__TASK__
Every line below from the one containing "camera: 20 degrees left, 0 degrees up" through the one containing "pink can [1044,424,1071,468] -> none" is to be printed exactly, with the pictures omitted.

__DATA TO EXAMINE__
=== Begin Enclosure ===

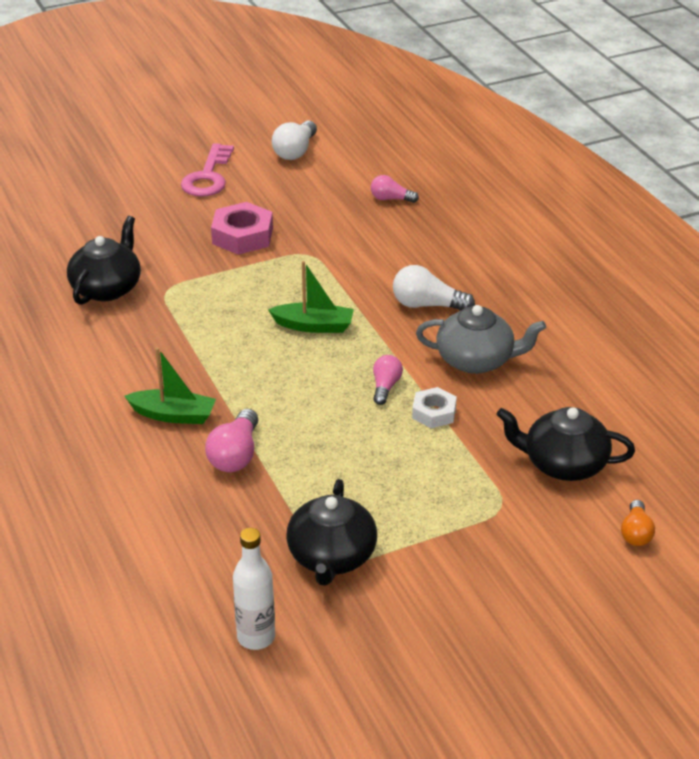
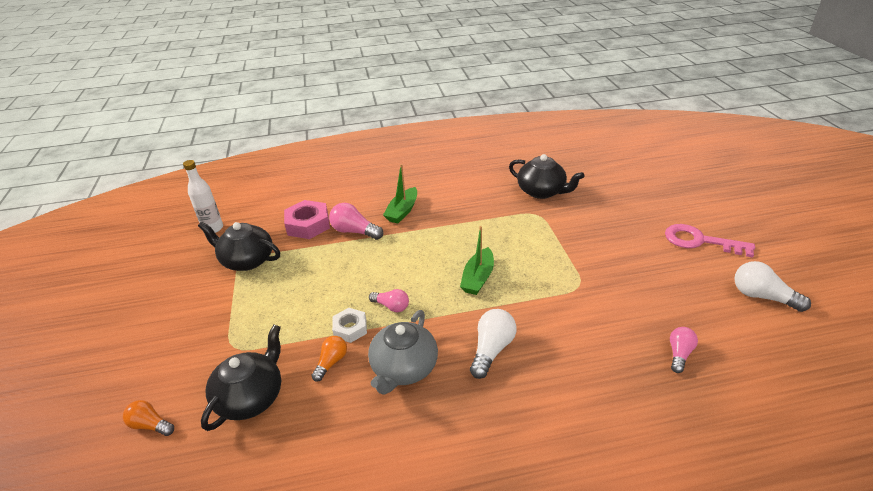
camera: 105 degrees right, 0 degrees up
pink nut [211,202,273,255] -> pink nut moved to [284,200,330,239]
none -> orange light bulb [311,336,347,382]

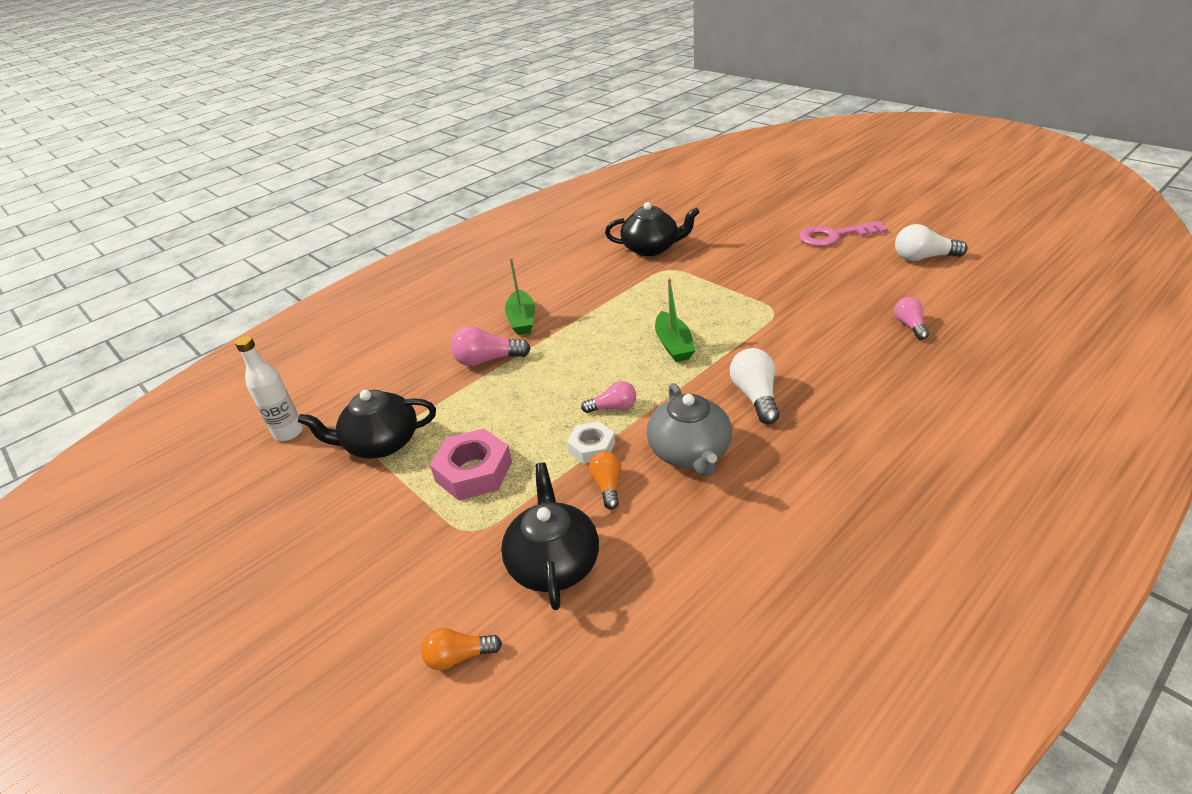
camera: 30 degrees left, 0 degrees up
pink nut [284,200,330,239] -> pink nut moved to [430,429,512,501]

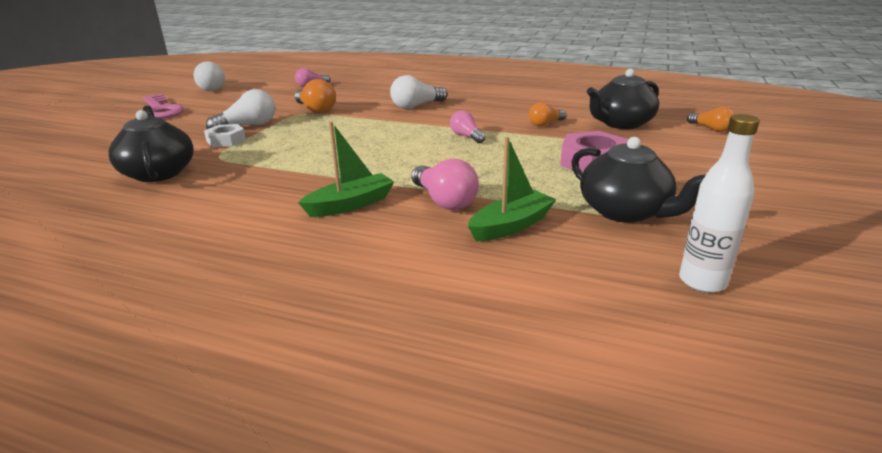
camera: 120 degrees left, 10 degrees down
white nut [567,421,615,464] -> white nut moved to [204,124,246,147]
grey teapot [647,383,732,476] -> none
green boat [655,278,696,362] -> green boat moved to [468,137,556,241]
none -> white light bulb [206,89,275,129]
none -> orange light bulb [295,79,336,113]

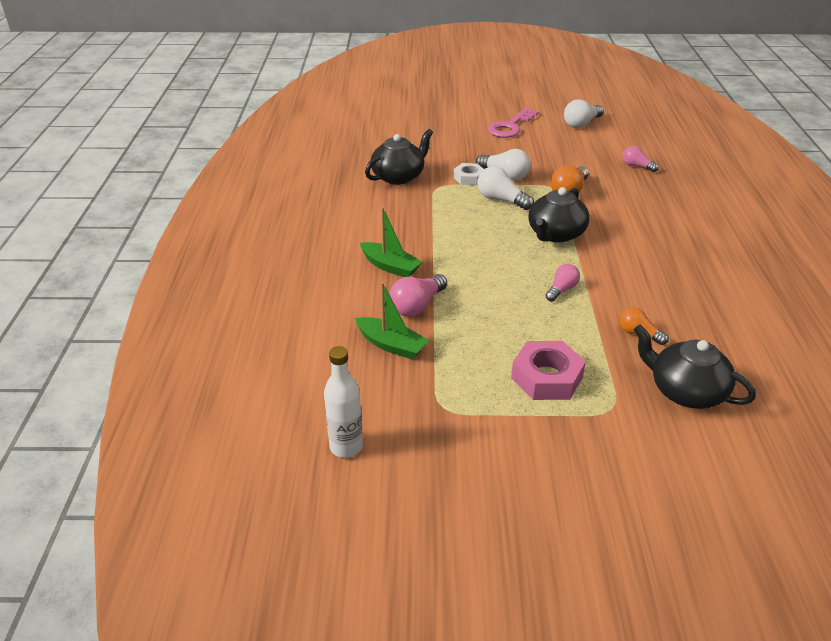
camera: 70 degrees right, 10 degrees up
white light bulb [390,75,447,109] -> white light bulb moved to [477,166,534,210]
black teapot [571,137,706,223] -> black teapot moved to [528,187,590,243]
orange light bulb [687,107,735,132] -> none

=== End Enclosure ===
=== Begin Enclosure ===

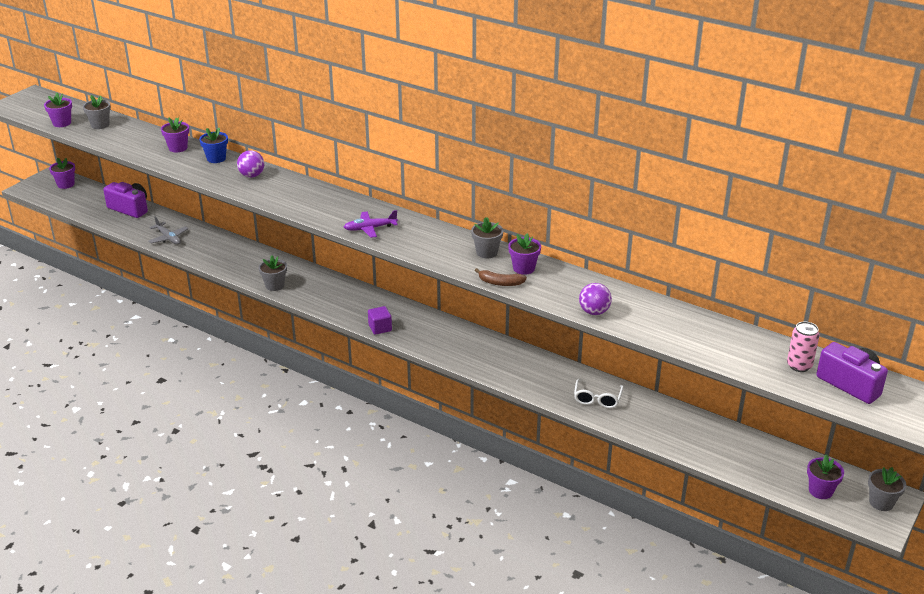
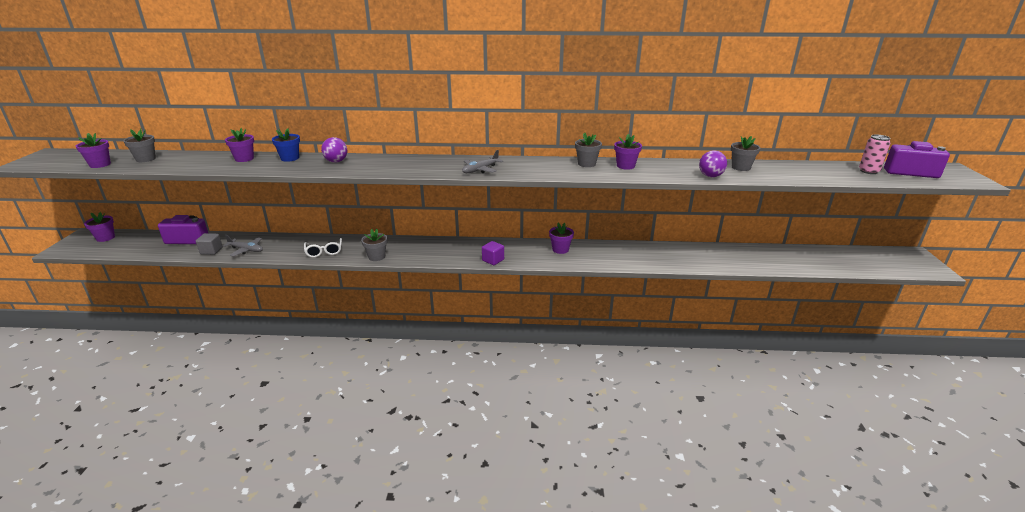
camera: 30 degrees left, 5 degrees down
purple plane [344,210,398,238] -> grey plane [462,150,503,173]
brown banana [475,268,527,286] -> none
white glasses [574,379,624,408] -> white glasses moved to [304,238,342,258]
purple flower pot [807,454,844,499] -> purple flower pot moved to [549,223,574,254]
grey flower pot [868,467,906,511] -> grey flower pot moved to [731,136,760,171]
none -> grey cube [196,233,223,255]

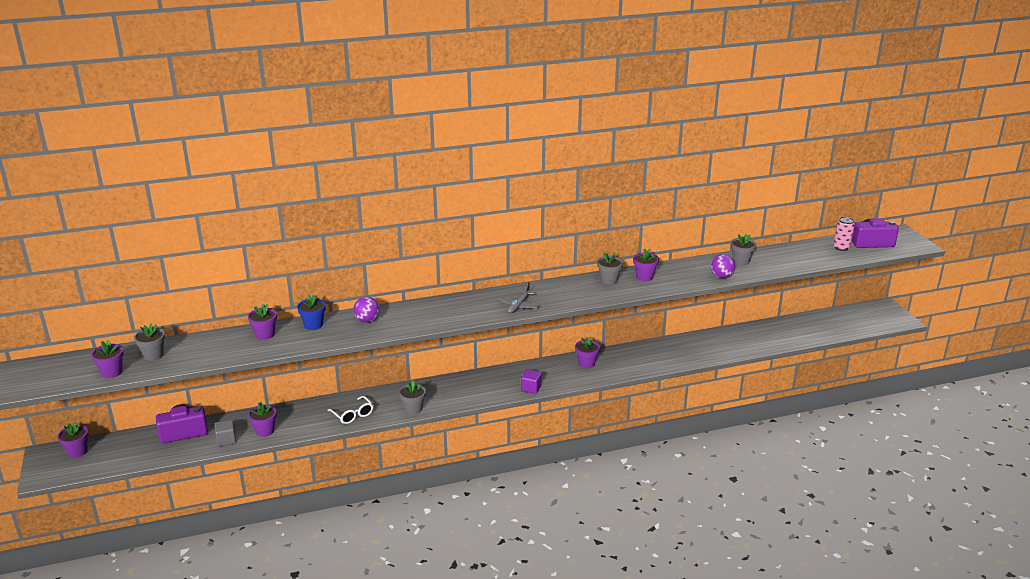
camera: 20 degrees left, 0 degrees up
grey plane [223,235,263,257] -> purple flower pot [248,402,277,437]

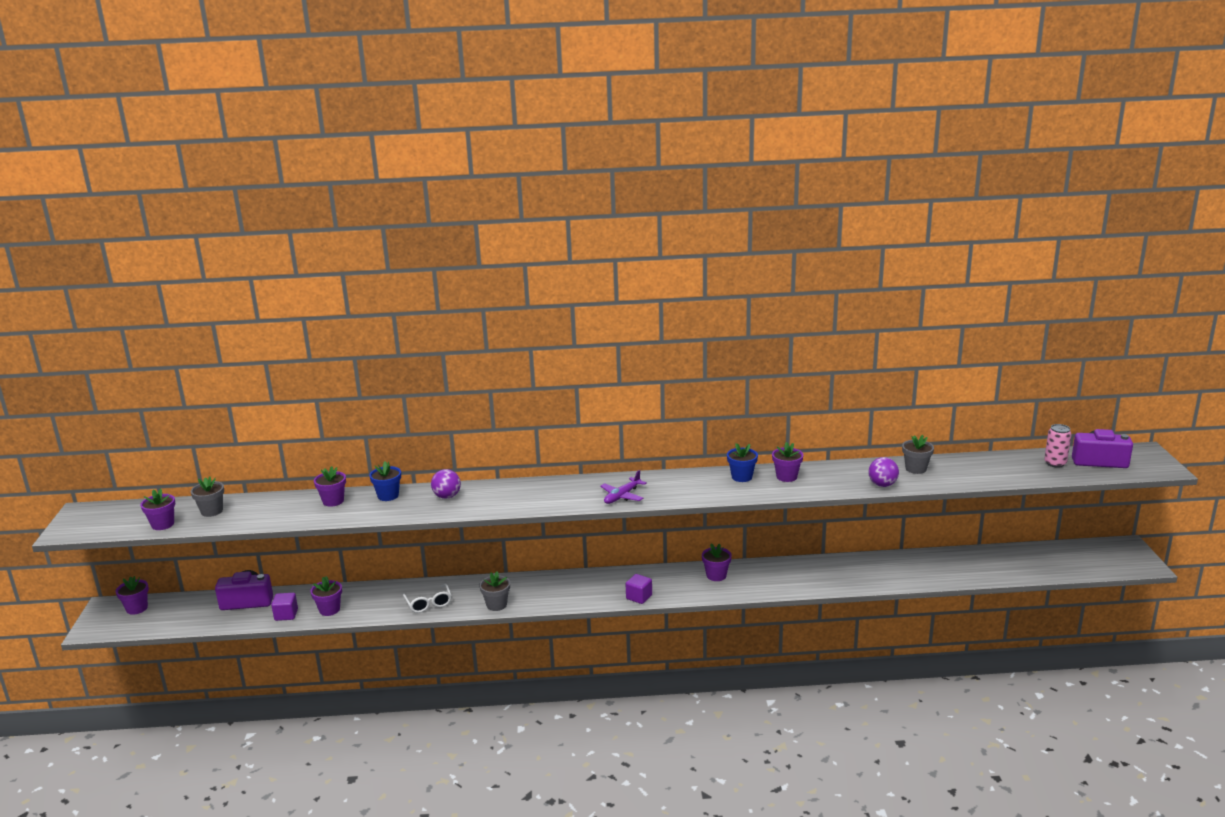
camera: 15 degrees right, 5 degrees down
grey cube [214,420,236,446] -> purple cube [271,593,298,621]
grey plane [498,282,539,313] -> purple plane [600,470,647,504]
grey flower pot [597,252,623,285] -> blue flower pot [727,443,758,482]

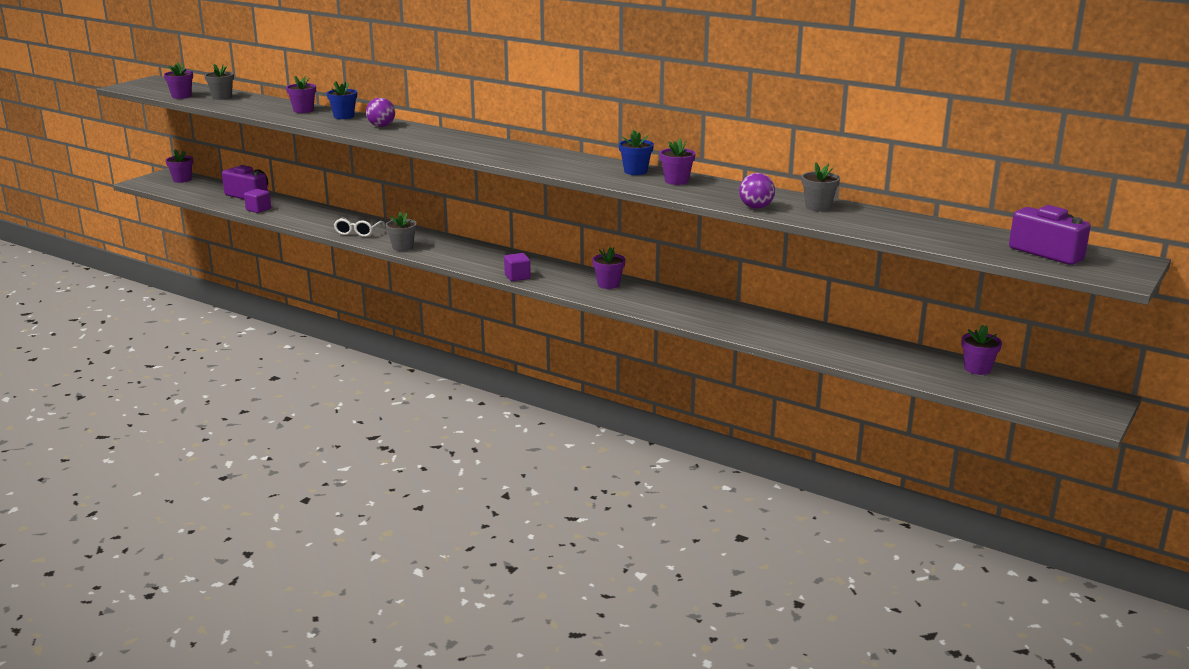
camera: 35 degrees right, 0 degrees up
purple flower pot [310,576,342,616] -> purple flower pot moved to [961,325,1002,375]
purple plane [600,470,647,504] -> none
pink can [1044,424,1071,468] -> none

=== End Enclosure ===
=== Begin Enclosure ===

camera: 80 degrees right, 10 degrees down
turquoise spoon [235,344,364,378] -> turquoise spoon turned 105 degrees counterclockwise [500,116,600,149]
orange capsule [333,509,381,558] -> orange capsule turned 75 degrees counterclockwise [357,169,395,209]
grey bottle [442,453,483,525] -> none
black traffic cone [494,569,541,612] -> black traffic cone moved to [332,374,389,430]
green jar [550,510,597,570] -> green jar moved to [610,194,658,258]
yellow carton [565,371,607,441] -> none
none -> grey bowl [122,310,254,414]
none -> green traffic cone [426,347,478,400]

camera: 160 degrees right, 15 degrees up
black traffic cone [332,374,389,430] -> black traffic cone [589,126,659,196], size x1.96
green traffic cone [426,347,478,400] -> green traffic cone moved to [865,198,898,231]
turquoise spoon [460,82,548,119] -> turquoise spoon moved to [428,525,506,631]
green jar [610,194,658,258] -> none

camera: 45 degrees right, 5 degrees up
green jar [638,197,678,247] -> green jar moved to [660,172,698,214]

=== End Enclosure ===

__EXERCISE OUTPUT__
camera: 20 degrees left, 0 degrees up
grey plane [223,235,263,257] -> purple flower pot [248,402,277,437]

camera: 15 degrees right, 5 degrees down
grey cube [214,420,236,446] -> purple cube [271,593,298,621]
grey plane [498,282,539,313] -> purple plane [600,470,647,504]
grey flower pot [597,252,623,285] -> blue flower pot [727,443,758,482]

camera: 35 degrees right, 0 degrees up
purple flower pot [310,576,342,616] -> purple flower pot moved to [961,325,1002,375]
purple plane [600,470,647,504] -> none
pink can [1044,424,1071,468] -> none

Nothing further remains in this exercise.